● **DIRECTIONS FOR THIS TASK**: Across the records below, how many lines contain the string "flower"? Give the number by itself.

● **DATA FOR REVIEW**:
*** Begin section ***

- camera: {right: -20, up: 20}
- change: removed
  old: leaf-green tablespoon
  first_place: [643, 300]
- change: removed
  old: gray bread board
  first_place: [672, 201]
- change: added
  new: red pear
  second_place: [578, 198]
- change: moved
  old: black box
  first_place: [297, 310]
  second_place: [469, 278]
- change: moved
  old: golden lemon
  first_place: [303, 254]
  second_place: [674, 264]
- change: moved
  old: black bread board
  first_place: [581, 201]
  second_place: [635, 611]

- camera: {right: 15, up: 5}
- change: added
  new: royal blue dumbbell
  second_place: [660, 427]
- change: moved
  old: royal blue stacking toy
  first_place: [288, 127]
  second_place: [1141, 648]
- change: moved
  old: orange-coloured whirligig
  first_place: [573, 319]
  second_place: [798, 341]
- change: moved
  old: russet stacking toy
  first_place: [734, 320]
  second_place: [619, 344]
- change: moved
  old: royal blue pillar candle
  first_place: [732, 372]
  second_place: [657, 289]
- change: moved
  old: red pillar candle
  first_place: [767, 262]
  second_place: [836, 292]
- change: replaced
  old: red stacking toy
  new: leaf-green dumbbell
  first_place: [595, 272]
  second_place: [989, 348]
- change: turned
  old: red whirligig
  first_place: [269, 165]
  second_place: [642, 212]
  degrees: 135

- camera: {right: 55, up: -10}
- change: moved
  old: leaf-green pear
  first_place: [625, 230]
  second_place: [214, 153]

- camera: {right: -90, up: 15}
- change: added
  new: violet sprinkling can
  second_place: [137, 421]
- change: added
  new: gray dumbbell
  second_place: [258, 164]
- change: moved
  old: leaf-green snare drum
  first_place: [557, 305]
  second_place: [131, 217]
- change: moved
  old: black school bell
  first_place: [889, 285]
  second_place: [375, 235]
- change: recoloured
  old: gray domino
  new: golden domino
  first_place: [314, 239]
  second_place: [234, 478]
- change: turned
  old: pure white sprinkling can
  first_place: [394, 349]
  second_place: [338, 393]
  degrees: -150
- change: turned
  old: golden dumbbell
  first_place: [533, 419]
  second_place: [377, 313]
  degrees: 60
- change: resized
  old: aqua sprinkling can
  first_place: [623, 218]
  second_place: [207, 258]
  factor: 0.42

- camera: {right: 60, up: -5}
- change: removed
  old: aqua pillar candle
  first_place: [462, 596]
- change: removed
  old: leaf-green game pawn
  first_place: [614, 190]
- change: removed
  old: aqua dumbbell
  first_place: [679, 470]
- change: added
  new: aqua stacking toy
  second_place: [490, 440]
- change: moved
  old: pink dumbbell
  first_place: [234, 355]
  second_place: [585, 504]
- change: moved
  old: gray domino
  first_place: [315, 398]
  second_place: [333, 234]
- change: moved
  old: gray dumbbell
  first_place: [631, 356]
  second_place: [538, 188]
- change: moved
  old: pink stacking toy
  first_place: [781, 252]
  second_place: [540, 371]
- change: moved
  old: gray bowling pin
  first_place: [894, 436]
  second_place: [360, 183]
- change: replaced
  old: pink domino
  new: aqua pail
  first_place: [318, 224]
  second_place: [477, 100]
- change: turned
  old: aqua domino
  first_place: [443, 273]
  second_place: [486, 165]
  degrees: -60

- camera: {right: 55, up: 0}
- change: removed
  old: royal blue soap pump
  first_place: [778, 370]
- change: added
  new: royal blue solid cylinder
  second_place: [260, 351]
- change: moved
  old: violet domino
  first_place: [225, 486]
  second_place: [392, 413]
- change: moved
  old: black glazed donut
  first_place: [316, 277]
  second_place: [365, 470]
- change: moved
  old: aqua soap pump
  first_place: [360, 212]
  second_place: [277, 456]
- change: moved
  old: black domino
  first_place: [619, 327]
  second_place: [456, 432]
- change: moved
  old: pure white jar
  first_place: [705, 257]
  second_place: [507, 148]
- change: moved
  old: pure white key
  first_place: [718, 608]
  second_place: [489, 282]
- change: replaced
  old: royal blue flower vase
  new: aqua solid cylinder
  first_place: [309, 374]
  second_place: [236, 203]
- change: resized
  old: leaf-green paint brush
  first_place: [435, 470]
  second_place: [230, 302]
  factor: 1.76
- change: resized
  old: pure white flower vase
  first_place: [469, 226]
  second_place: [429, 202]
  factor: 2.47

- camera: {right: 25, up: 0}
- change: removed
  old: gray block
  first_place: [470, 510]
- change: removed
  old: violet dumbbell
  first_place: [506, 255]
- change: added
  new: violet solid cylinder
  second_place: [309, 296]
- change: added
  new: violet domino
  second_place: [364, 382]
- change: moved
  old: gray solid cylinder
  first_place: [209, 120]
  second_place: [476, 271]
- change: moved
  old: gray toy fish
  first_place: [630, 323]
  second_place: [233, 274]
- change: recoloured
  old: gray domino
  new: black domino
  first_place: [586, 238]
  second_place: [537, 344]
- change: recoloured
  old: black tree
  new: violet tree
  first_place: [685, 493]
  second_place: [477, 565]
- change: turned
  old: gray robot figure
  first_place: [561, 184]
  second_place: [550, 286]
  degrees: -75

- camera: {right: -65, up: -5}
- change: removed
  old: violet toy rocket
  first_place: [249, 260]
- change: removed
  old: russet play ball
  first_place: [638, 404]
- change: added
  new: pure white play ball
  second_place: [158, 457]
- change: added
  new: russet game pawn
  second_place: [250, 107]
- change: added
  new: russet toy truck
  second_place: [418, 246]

*** End section ***

● **SOLUTION**: 2